Assignment: Once the line holding "gray rectangle: moved 19 px right, 5 px up" is found in the listing below, write it out and each later line exactly, up to and including the one holding "orange trapezoid at".

▼▼▼

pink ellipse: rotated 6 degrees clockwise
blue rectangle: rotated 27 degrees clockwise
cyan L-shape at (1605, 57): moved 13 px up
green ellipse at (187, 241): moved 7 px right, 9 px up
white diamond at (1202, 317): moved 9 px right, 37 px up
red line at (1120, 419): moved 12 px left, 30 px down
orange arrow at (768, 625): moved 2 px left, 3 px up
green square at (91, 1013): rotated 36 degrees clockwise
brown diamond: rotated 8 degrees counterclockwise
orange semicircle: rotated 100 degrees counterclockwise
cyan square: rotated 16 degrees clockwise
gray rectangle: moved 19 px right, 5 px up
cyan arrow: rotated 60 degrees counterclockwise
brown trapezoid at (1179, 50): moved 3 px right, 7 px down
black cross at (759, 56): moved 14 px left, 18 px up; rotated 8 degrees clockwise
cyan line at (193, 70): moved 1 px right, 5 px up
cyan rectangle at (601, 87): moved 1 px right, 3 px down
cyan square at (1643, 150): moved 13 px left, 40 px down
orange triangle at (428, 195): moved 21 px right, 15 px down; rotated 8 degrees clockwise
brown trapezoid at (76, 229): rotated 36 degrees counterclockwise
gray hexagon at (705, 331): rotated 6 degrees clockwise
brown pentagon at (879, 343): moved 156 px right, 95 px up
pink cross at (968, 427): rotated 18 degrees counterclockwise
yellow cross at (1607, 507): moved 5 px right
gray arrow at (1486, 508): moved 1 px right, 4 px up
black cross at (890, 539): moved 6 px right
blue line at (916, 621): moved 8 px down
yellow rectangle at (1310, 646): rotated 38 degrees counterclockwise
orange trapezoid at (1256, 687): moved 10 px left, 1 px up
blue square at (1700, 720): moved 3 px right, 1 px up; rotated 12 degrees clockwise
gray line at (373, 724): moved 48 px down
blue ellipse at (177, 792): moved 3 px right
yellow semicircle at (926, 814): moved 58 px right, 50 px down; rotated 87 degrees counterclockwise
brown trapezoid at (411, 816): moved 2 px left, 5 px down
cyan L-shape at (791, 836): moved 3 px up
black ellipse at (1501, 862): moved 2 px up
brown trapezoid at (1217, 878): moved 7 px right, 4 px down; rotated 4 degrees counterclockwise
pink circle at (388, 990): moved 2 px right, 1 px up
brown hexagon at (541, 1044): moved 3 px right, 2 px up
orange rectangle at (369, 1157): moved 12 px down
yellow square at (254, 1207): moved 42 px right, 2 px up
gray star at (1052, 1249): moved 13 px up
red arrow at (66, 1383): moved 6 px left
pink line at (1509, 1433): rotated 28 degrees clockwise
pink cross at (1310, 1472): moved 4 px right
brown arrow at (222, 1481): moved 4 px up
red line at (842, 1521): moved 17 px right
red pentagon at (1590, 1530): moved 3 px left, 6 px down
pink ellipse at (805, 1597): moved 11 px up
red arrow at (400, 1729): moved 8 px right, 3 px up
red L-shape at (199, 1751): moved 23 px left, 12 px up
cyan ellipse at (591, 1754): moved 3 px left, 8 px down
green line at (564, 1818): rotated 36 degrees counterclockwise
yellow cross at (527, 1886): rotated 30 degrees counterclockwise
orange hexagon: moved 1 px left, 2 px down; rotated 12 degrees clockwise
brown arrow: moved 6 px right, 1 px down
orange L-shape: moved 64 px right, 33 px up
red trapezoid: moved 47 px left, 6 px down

▲▲▲

Exercise solution:
gray rectangle: moved 19 px right, 5 px up
cyan arrow: rotated 60 degrees counterclockwise
brown trapezoid at (1179, 50): moved 3 px right, 7 px down
black cross at (759, 56): moved 14 px left, 18 px up; rotated 8 degrees clockwise
cyan line at (193, 70): moved 1 px right, 5 px up
cyan rectangle at (601, 87): moved 1 px right, 3 px down
cyan square at (1643, 150): moved 13 px left, 40 px down
orange triangle at (428, 195): moved 21 px right, 15 px down; rotated 8 degrees clockwise
brown trapezoid at (76, 229): rotated 36 degrees counterclockwise
gray hexagon at (705, 331): rotated 6 degrees clockwise
brown pentagon at (879, 343): moved 156 px right, 95 px up
pink cross at (968, 427): rotated 18 degrees counterclockwise
yellow cross at (1607, 507): moved 5 px right
gray arrow at (1486, 508): moved 1 px right, 4 px up
black cross at (890, 539): moved 6 px right
blue line at (916, 621): moved 8 px down
yellow rectangle at (1310, 646): rotated 38 degrees counterclockwise
orange trapezoid at (1256, 687): moved 10 px left, 1 px up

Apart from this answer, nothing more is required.